(Stored items from a collection)

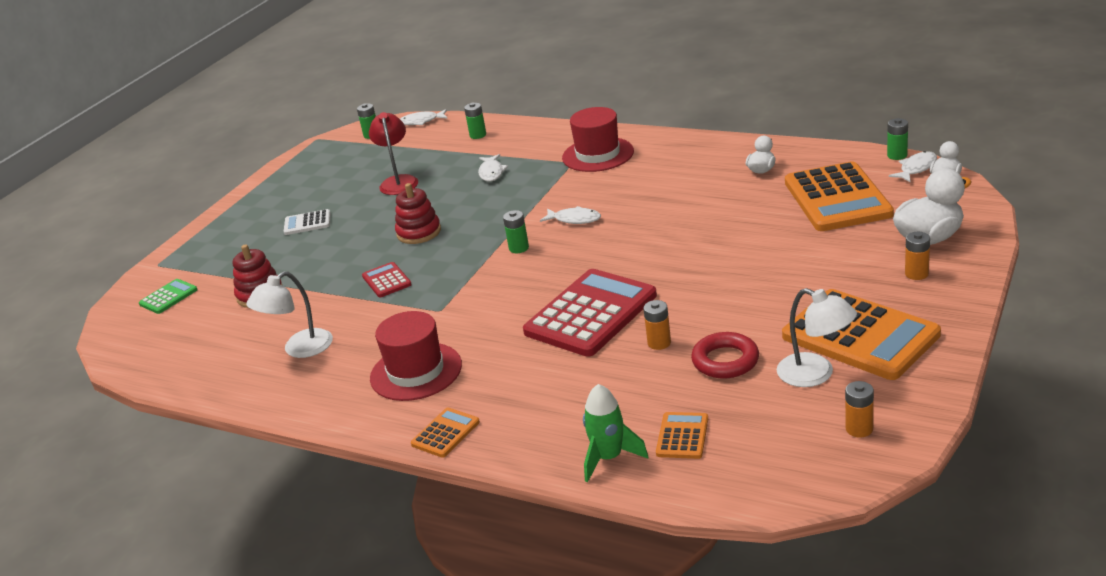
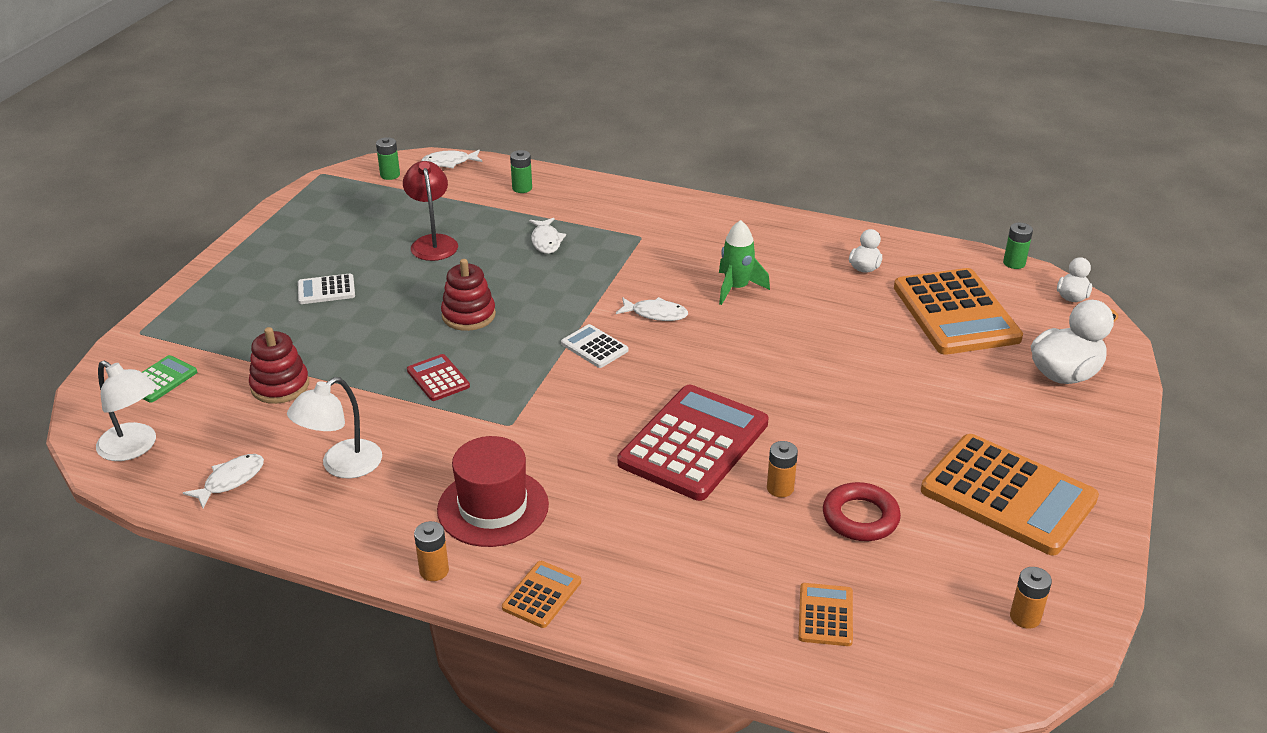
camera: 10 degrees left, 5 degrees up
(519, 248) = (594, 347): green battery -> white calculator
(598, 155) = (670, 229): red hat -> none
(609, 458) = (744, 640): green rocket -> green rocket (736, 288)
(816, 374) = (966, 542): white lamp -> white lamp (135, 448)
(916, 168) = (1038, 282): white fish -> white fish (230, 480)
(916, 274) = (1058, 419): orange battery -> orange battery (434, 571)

Task to carry out: The answer is every line in the data where the word "white" appears.

Written response:
(519, 248) = (594, 347): green battery -> white calculator
(816, 374) = (966, 542): white lamp -> white lamp (135, 448)
(916, 168) = (1038, 282): white fish -> white fish (230, 480)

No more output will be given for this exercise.